> WHAT NEEDS TO BE DONE
A faithful repeat of all the records, with no image kept, is the required answer.

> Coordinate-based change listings
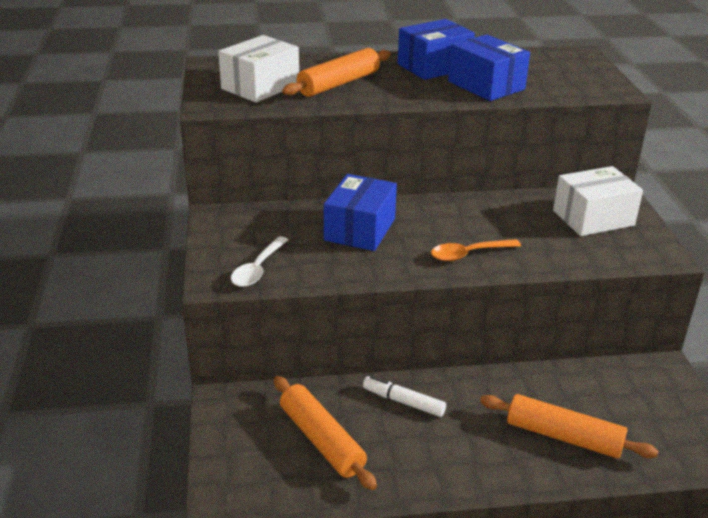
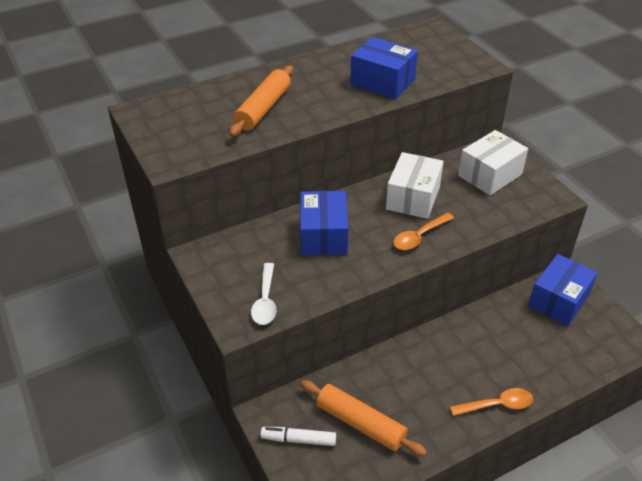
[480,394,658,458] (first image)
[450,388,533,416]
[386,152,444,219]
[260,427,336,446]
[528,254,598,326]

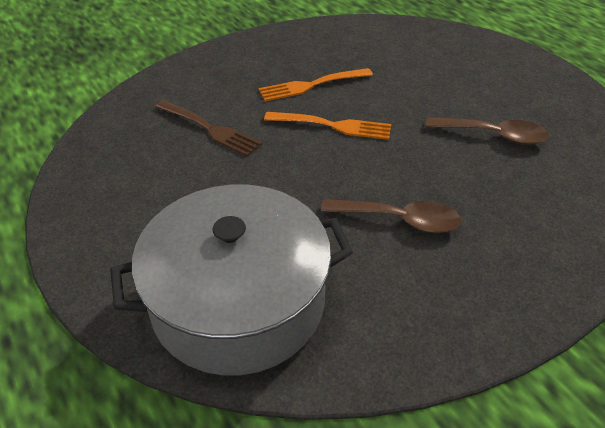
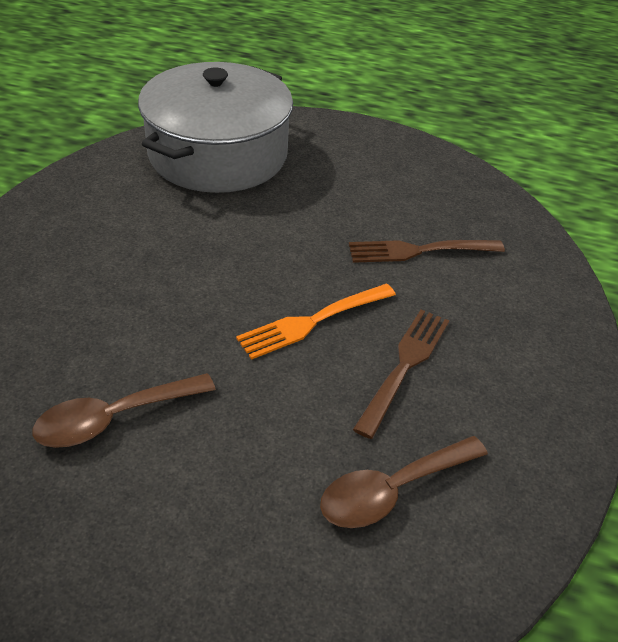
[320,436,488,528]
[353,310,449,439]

> EXPECTED OUTPUT
[480,394,658,458] (first image)
[450,388,533,416]
[386,152,444,219]
[260,427,336,446]
[528,254,598,326]

[320,436,488,528]
[353,310,449,439]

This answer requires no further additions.